▶ [Data excerpts]
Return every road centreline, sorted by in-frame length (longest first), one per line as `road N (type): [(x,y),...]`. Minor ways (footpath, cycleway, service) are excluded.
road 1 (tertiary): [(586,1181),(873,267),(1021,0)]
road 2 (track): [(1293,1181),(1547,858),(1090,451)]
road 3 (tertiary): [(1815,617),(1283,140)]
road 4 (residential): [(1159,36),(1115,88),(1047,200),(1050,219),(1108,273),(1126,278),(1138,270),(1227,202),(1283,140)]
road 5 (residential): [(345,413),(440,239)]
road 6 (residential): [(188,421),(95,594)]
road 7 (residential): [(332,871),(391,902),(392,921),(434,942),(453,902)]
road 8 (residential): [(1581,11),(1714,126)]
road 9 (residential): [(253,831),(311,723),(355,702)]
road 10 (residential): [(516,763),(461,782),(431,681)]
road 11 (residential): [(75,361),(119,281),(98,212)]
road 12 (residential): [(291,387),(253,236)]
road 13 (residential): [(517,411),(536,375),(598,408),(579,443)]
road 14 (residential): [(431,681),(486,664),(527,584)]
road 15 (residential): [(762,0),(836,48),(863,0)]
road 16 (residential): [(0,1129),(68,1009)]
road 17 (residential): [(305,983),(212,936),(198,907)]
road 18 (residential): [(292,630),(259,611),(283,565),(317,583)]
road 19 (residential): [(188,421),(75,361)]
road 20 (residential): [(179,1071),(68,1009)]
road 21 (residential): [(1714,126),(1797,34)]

▶ [What this task involves] Mind each word and retype the entire listing above.

▶ [Solution to this problem]
Return every road centreline, sorted by in-frame length (longest first), one per line as `road N (type): [(x,y),...]`. Minor ways (footpath, cycleway, service) are excluded.
road 1 (tertiary): [(586,1181),(873,267),(1021,0)]
road 2 (track): [(1293,1181),(1547,858),(1090,451)]
road 3 (tertiary): [(1815,617),(1283,140)]
road 4 (residential): [(1159,36),(1115,88),(1047,200),(1050,219),(1108,273),(1126,278),(1138,270),(1227,202),(1283,140)]
road 5 (residential): [(345,413),(440,239)]
road 6 (residential): [(188,421),(95,594)]
road 7 (residential): [(332,871),(391,902),(392,921),(434,942),(453,902)]
road 8 (residential): [(1581,11),(1714,126)]
road 9 (residential): [(253,831),(311,723),(355,702)]
road 10 (residential): [(516,763),(461,782),(431,681)]
road 11 (residential): [(75,361),(119,281),(98,212)]
road 12 (residential): [(291,387),(253,236)]
road 13 (residential): [(517,411),(536,375),(598,408),(579,443)]
road 14 (residential): [(431,681),(486,664),(527,584)]
road 15 (residential): [(762,0),(836,48),(863,0)]
road 16 (residential): [(0,1129),(68,1009)]
road 17 (residential): [(305,983),(212,936),(198,907)]
road 18 (residential): [(292,630),(259,611),(283,565),(317,583)]
road 19 (residential): [(188,421),(75,361)]
road 20 (residential): [(179,1071),(68,1009)]
road 21 (residential): [(1714,126),(1797,34)]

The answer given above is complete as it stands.